— Work to complete —
Transcribe all the lines below exactly. Omit the pictures.

— Stored data —
↓
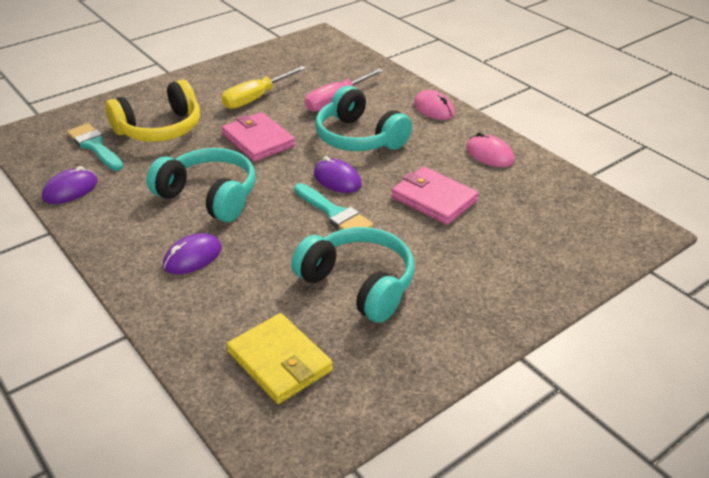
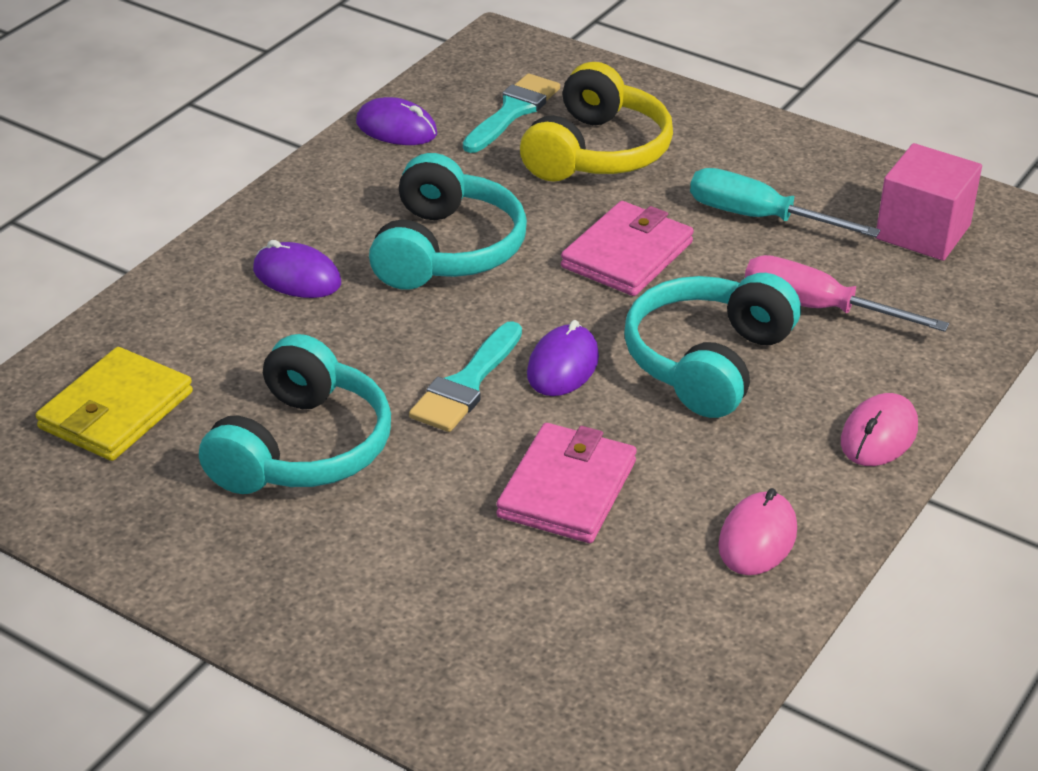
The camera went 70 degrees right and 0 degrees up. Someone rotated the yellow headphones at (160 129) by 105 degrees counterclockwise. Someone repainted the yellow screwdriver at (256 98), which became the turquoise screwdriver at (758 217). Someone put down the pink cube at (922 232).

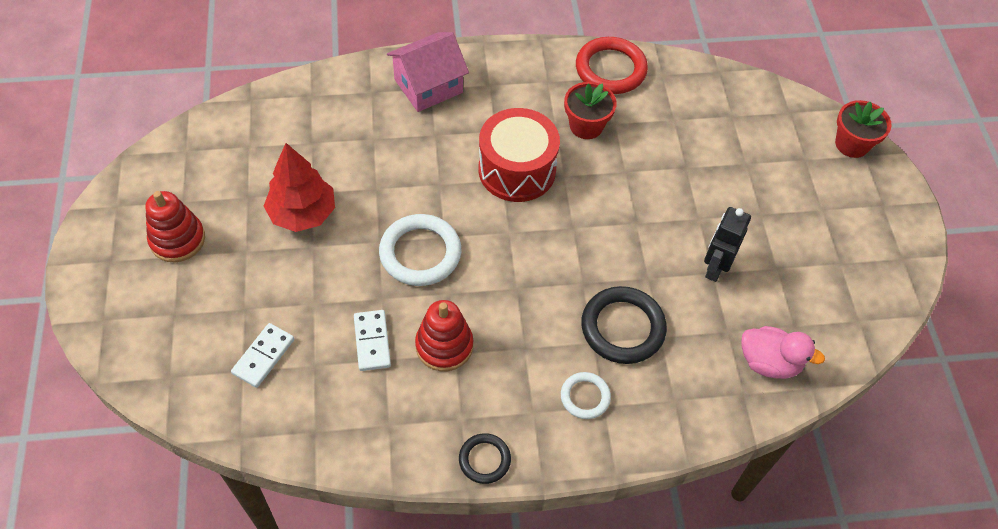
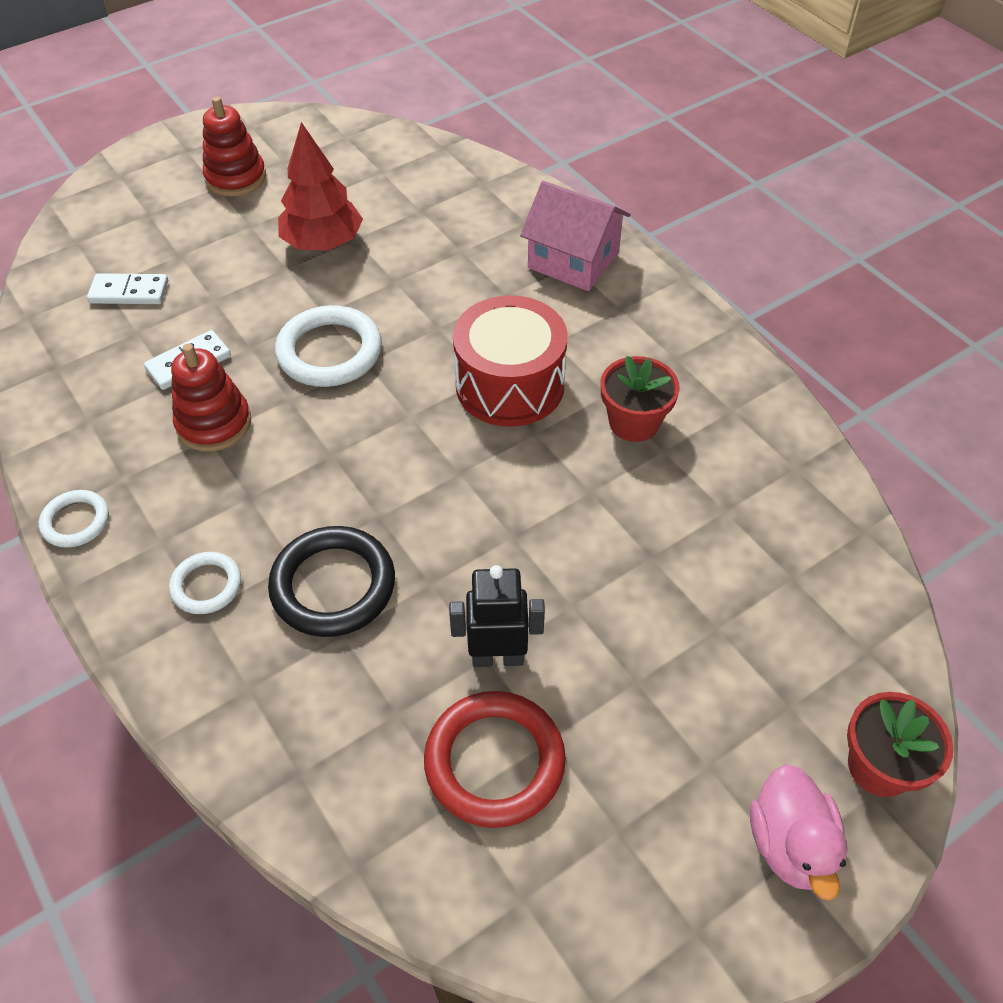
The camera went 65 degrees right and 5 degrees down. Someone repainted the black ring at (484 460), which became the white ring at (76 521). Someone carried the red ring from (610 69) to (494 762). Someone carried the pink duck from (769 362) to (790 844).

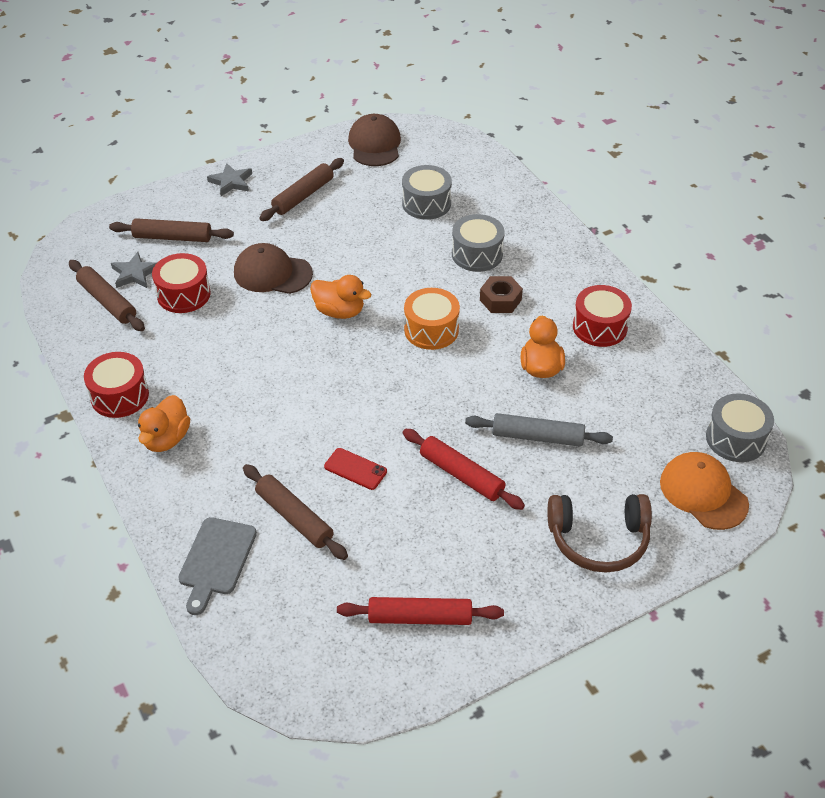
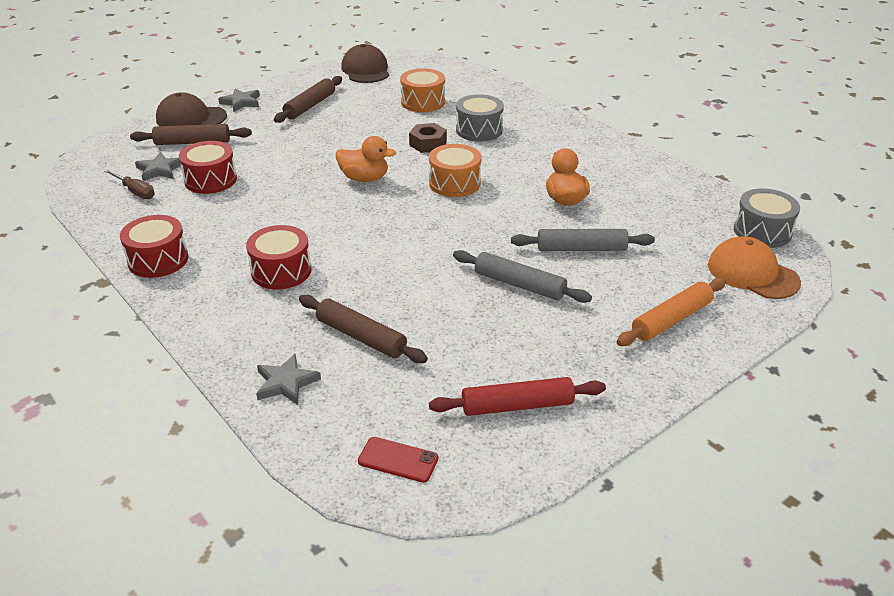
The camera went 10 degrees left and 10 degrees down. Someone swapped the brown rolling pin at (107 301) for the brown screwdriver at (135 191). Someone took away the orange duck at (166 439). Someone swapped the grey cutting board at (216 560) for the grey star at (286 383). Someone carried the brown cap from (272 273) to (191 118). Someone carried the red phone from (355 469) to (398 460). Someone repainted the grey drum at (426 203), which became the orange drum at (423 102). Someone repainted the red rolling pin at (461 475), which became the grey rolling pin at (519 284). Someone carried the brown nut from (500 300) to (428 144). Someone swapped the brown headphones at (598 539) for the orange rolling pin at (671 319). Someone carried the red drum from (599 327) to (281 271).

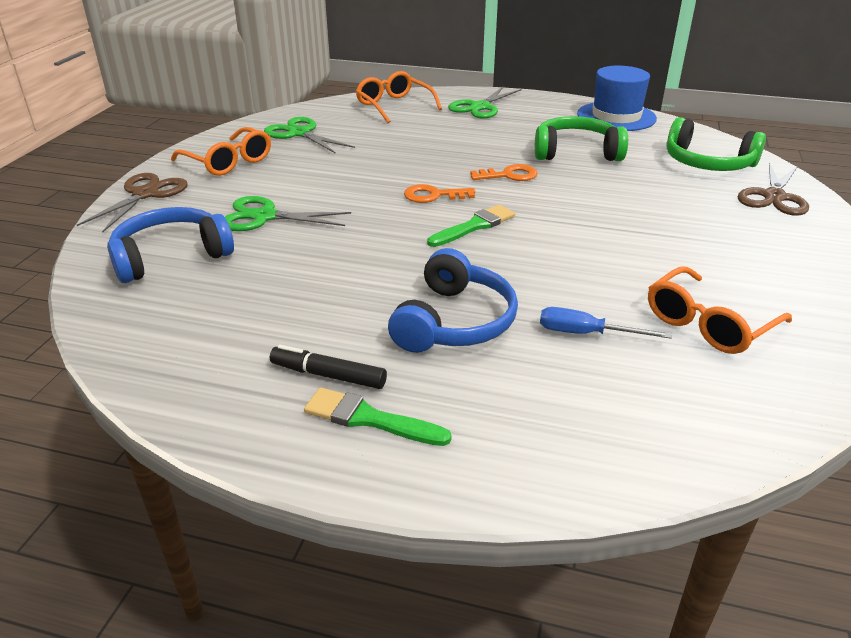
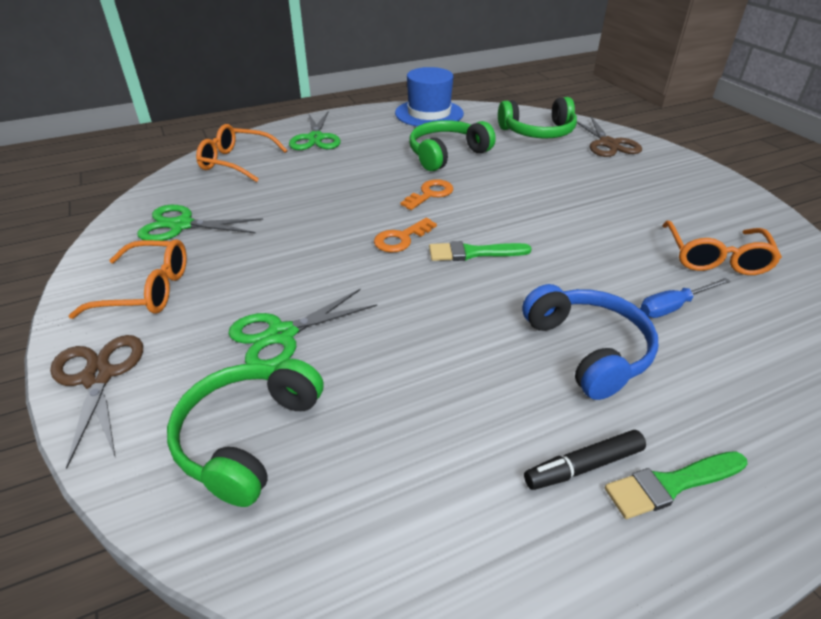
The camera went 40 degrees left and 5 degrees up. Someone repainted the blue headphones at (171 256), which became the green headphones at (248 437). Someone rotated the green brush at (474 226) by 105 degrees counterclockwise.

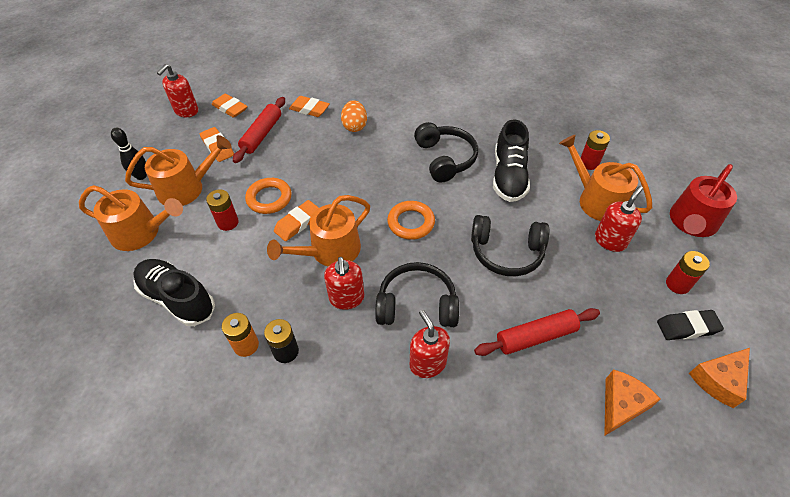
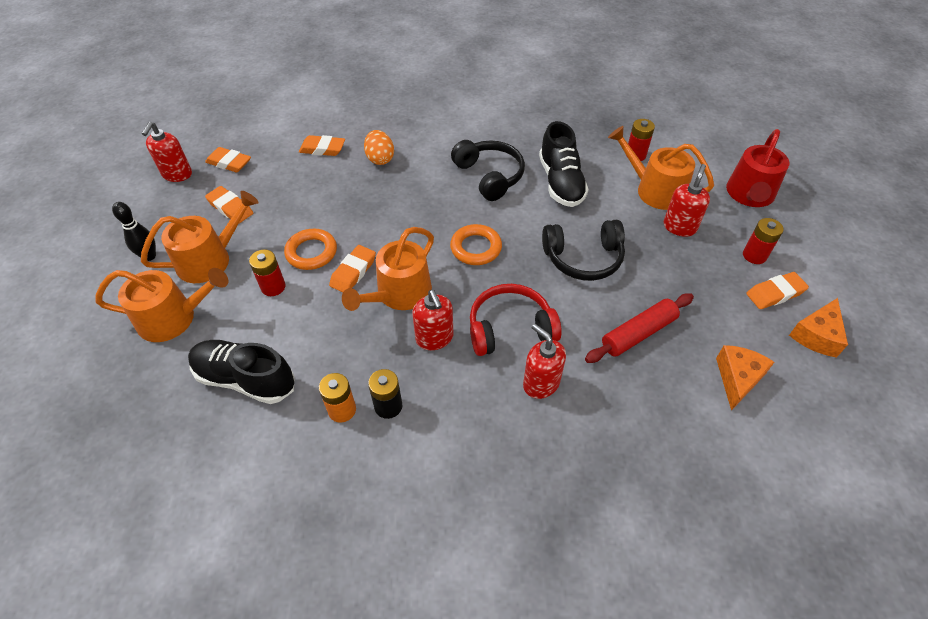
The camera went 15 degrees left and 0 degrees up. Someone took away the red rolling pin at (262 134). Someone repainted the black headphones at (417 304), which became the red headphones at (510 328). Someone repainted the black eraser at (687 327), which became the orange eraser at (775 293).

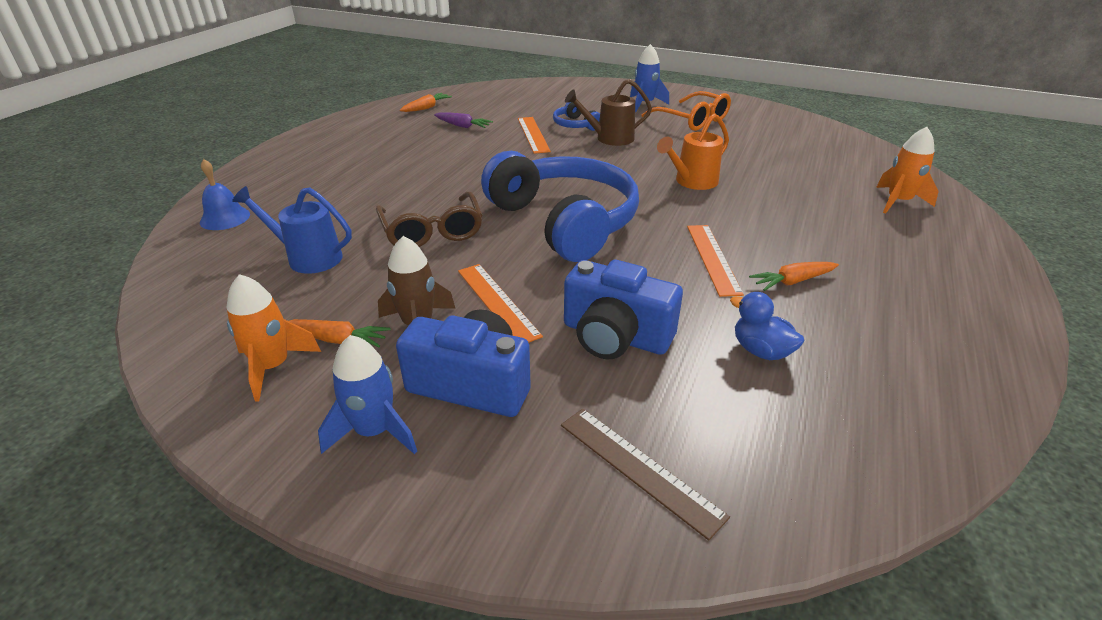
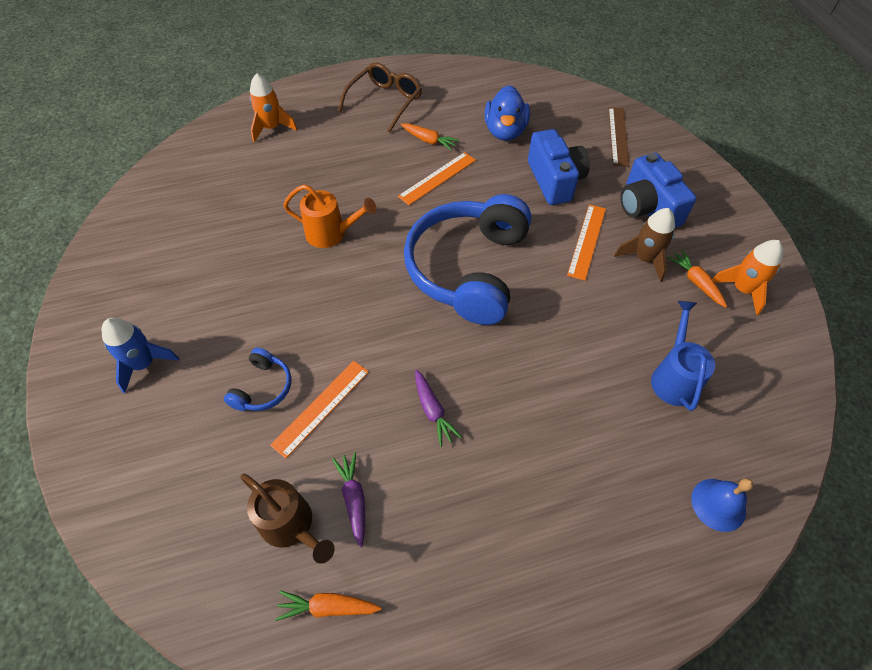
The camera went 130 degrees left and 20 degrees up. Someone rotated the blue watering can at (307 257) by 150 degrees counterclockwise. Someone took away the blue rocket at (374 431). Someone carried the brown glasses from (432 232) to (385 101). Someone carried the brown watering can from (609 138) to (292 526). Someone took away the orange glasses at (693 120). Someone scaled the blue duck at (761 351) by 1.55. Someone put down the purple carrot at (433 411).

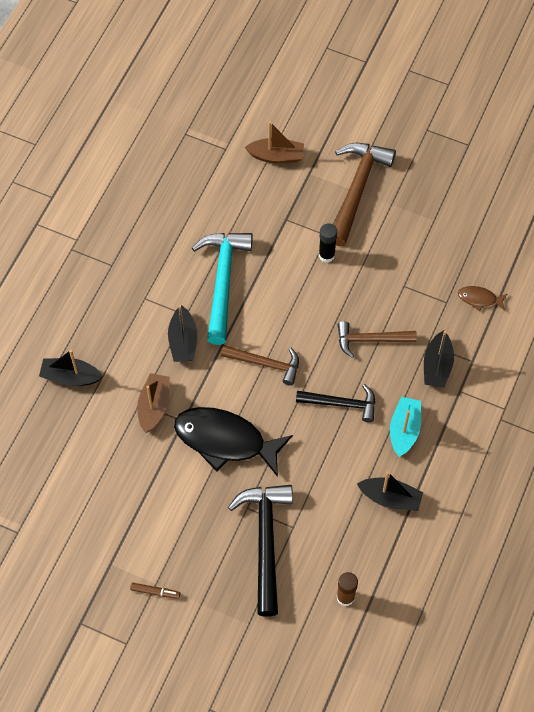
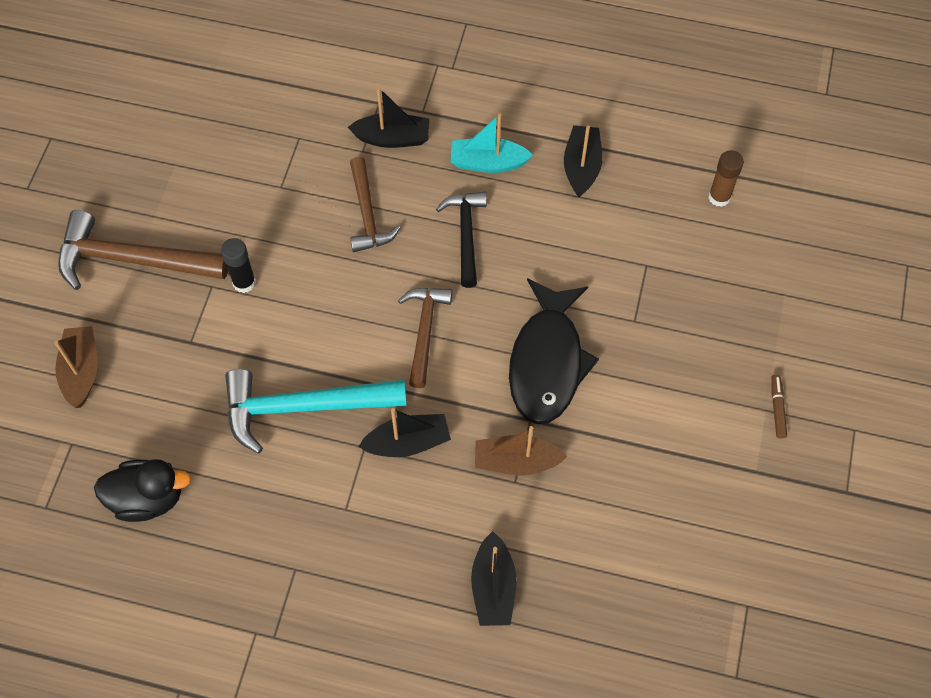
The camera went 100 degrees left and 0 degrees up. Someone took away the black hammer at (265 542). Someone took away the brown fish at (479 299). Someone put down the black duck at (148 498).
↑
— Response area —
The camera went 70 degrees right and 0 degrees up. Someone rotated the yellow headphones at (160 129) by 105 degrees counterclockwise. Someone repainted the yellow screwdriver at (256 98), which became the turquoise screwdriver at (758 217). Someone put down the pink cube at (922 232).

The camera went 65 degrees right and 5 degrees down. Someone repainted the black ring at (484 460), which became the white ring at (76 521). Someone carried the red ring from (610 69) to (494 762). Someone carried the pink duck from (769 362) to (790 844).

The camera went 10 degrees left and 10 degrees down. Someone swapped the brown rolling pin at (107 301) for the brown screwdriver at (135 191). Someone took away the orange duck at (166 439). Someone swapped the grey cutting board at (216 560) for the grey star at (286 383). Someone carried the brown cap from (272 273) to (191 118). Someone carried the red phone from (355 469) to (398 460). Someone repainted the grey drum at (426 203), which became the orange drum at (423 102). Someone repainted the red rolling pin at (461 475), which became the grey rolling pin at (519 284). Someone carried the brown nut from (500 300) to (428 144). Someone swapped the brown headphones at (598 539) for the orange rolling pin at (671 319). Someone carried the red drum from (599 327) to (281 271).

The camera went 40 degrees left and 5 degrees up. Someone repainted the blue headphones at (171 256), which became the green headphones at (248 437). Someone rotated the green brush at (474 226) by 105 degrees counterclockwise.

The camera went 15 degrees left and 0 degrees up. Someone took away the red rolling pin at (262 134). Someone repainted the black headphones at (417 304), which became the red headphones at (510 328). Someone repainted the black eraser at (687 327), which became the orange eraser at (775 293).

The camera went 130 degrees left and 20 degrees up. Someone rotated the blue watering can at (307 257) by 150 degrees counterclockwise. Someone took away the blue rocket at (374 431). Someone carried the brown glasses from (432 232) to (385 101). Someone carried the brown watering can from (609 138) to (292 526). Someone took away the orange glasses at (693 120). Someone scaled the blue duck at (761 351) by 1.55. Someone put down the purple carrot at (433 411).

The camera went 100 degrees left and 0 degrees up. Someone took away the black hammer at (265 542). Someone took away the brown fish at (479 299). Someone put down the black duck at (148 498).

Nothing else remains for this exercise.